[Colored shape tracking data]
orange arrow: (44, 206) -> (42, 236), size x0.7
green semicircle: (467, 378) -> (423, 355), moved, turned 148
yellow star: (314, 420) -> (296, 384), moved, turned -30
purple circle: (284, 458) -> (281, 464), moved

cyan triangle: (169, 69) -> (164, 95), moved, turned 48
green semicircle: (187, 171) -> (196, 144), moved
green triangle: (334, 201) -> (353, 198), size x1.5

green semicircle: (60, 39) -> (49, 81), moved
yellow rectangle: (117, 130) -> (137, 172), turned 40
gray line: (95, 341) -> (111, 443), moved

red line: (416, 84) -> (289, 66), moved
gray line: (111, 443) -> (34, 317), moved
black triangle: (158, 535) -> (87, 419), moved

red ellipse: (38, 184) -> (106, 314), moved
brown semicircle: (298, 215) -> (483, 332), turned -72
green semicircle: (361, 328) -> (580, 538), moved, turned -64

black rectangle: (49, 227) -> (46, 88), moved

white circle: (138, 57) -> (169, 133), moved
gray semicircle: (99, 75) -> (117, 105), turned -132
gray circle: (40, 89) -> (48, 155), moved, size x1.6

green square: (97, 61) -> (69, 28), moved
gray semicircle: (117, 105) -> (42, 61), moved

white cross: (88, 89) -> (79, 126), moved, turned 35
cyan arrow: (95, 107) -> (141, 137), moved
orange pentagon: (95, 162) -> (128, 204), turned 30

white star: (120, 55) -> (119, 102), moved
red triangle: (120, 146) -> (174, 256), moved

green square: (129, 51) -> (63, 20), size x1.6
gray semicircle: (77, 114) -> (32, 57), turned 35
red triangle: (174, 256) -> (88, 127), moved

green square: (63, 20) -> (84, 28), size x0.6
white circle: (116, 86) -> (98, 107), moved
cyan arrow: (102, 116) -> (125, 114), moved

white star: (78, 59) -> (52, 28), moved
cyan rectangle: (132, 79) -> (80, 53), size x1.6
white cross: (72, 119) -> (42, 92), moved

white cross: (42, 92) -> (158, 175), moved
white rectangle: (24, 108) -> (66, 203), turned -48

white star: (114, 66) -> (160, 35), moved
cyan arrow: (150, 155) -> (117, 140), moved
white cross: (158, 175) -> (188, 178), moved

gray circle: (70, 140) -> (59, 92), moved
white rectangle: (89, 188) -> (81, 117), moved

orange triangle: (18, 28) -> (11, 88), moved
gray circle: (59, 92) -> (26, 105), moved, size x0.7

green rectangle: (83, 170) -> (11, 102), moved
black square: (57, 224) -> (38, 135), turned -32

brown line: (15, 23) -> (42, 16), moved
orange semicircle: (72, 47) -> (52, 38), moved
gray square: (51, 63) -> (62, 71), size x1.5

**EXERCISE OBJECTIVE**:
Using the data above, restate word for word the lines from its opening line through the line that contains "white circle: (138, 57) -> (169, 133), moved", and no more.

**WRITTEN SOLUTION**:
orange arrow: (44, 206) -> (42, 236), size x0.7
green semicircle: (467, 378) -> (423, 355), moved, turned 148
yellow star: (314, 420) -> (296, 384), moved, turned -30
purple circle: (284, 458) -> (281, 464), moved

cyan triangle: (169, 69) -> (164, 95), moved, turned 48
green semicircle: (187, 171) -> (196, 144), moved
green triangle: (334, 201) -> (353, 198), size x1.5

green semicircle: (60, 39) -> (49, 81), moved
yellow rectangle: (117, 130) -> (137, 172), turned 40
gray line: (95, 341) -> (111, 443), moved

red line: (416, 84) -> (289, 66), moved
gray line: (111, 443) -> (34, 317), moved
black triangle: (158, 535) -> (87, 419), moved

red ellipse: (38, 184) -> (106, 314), moved
brown semicircle: (298, 215) -> (483, 332), turned -72
green semicircle: (361, 328) -> (580, 538), moved, turned -64

black rectangle: (49, 227) -> (46, 88), moved

white circle: (138, 57) -> (169, 133), moved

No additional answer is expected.